[Extracted data entries]
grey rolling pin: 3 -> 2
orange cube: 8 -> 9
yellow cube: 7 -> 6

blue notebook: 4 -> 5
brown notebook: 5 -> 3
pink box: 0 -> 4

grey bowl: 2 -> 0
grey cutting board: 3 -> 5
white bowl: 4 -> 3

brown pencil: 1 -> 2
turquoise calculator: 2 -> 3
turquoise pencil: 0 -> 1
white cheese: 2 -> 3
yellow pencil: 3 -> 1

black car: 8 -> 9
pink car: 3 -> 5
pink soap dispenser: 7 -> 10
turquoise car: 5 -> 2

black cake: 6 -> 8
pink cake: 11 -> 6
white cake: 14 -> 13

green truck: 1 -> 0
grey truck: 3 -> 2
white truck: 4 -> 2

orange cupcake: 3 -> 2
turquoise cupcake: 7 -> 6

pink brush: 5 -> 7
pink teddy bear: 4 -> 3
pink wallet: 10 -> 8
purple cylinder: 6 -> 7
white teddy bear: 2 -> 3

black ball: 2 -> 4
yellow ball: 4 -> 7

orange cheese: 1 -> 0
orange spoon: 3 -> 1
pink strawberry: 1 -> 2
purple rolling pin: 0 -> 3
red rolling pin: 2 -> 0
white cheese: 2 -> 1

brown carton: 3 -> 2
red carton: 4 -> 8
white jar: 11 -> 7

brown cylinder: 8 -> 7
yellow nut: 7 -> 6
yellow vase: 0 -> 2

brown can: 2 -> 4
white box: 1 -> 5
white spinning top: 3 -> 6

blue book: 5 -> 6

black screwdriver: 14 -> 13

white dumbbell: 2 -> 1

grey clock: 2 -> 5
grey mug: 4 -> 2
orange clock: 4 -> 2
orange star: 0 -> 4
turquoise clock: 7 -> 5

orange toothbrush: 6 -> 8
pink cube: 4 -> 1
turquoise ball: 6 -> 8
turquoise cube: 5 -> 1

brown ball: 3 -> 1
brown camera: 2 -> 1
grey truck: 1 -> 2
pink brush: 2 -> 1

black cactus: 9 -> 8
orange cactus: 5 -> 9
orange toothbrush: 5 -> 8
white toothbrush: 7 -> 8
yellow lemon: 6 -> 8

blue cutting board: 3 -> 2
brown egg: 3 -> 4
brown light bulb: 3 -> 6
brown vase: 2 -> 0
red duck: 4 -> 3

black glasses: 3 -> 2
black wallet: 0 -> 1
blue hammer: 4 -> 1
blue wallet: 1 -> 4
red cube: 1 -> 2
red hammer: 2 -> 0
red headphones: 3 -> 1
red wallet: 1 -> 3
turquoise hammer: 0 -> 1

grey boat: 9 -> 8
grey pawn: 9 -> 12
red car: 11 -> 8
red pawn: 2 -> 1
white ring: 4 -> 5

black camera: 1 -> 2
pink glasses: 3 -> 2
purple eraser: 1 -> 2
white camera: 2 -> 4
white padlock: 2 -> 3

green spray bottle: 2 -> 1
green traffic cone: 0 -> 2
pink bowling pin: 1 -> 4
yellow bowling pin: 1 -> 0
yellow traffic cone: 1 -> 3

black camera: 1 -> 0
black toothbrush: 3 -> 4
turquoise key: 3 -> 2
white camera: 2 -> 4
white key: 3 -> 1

▸ WORK TASK
Could you return the complete set of entries exactly?

▸ ANSWER BOX
grey rolling pin: 3 -> 2
orange cube: 8 -> 9
yellow cube: 7 -> 6

blue notebook: 4 -> 5
brown notebook: 5 -> 3
pink box: 0 -> 4

grey bowl: 2 -> 0
grey cutting board: 3 -> 5
white bowl: 4 -> 3

brown pencil: 1 -> 2
turquoise calculator: 2 -> 3
turquoise pencil: 0 -> 1
white cheese: 2 -> 3
yellow pencil: 3 -> 1

black car: 8 -> 9
pink car: 3 -> 5
pink soap dispenser: 7 -> 10
turquoise car: 5 -> 2

black cake: 6 -> 8
pink cake: 11 -> 6
white cake: 14 -> 13

green truck: 1 -> 0
grey truck: 3 -> 2
white truck: 4 -> 2

orange cupcake: 3 -> 2
turquoise cupcake: 7 -> 6

pink brush: 5 -> 7
pink teddy bear: 4 -> 3
pink wallet: 10 -> 8
purple cylinder: 6 -> 7
white teddy bear: 2 -> 3

black ball: 2 -> 4
yellow ball: 4 -> 7

orange cheese: 1 -> 0
orange spoon: 3 -> 1
pink strawberry: 1 -> 2
purple rolling pin: 0 -> 3
red rolling pin: 2 -> 0
white cheese: 2 -> 1

brown carton: 3 -> 2
red carton: 4 -> 8
white jar: 11 -> 7

brown cylinder: 8 -> 7
yellow nut: 7 -> 6
yellow vase: 0 -> 2

brown can: 2 -> 4
white box: 1 -> 5
white spinning top: 3 -> 6

blue book: 5 -> 6

black screwdriver: 14 -> 13

white dumbbell: 2 -> 1

grey clock: 2 -> 5
grey mug: 4 -> 2
orange clock: 4 -> 2
orange star: 0 -> 4
turquoise clock: 7 -> 5

orange toothbrush: 6 -> 8
pink cube: 4 -> 1
turquoise ball: 6 -> 8
turquoise cube: 5 -> 1

brown ball: 3 -> 1
brown camera: 2 -> 1
grey truck: 1 -> 2
pink brush: 2 -> 1

black cactus: 9 -> 8
orange cactus: 5 -> 9
orange toothbrush: 5 -> 8
white toothbrush: 7 -> 8
yellow lemon: 6 -> 8

blue cutting board: 3 -> 2
brown egg: 3 -> 4
brown light bulb: 3 -> 6
brown vase: 2 -> 0
red duck: 4 -> 3

black glasses: 3 -> 2
black wallet: 0 -> 1
blue hammer: 4 -> 1
blue wallet: 1 -> 4
red cube: 1 -> 2
red hammer: 2 -> 0
red headphones: 3 -> 1
red wallet: 1 -> 3
turquoise hammer: 0 -> 1

grey boat: 9 -> 8
grey pawn: 9 -> 12
red car: 11 -> 8
red pawn: 2 -> 1
white ring: 4 -> 5

black camera: 1 -> 2
pink glasses: 3 -> 2
purple eraser: 1 -> 2
white camera: 2 -> 4
white padlock: 2 -> 3

green spray bottle: 2 -> 1
green traffic cone: 0 -> 2
pink bowling pin: 1 -> 4
yellow bowling pin: 1 -> 0
yellow traffic cone: 1 -> 3

black camera: 1 -> 0
black toothbrush: 3 -> 4
turquoise key: 3 -> 2
white camera: 2 -> 4
white key: 3 -> 1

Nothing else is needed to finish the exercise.